Recorded data —
────────────────────
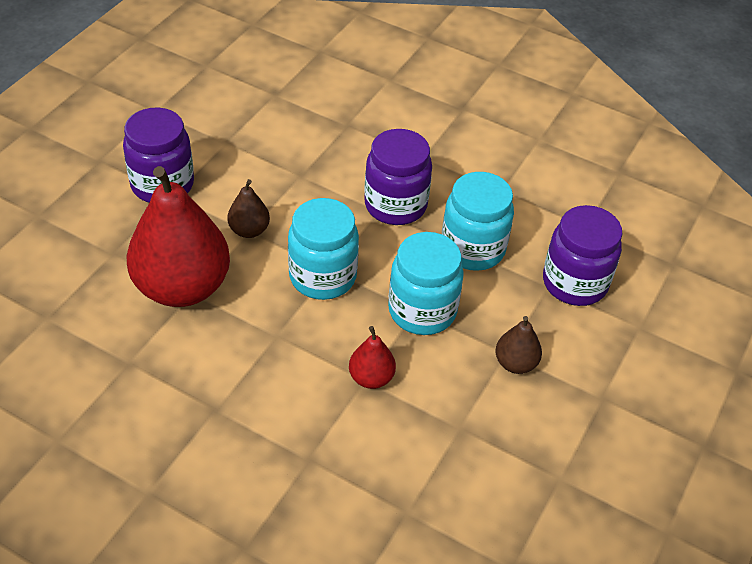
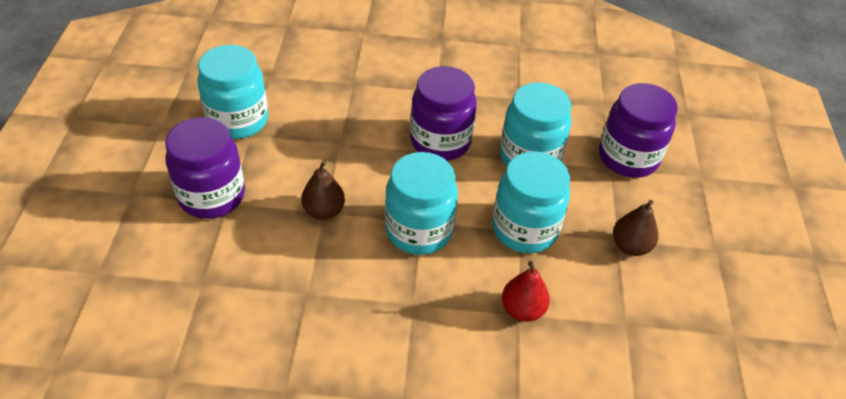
camera: 25 degrees left, 0 degrees up
red pear [127,166,230,307] -> none
none -> turquoise jar [198,45,268,139]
────────────────────
Work required —
Exactly as written above, print every line of the data but not its pictures.

Answer area —
camera: 25 degrees left, 0 degrees up
red pear [127,166,230,307] -> none
none -> turquoise jar [198,45,268,139]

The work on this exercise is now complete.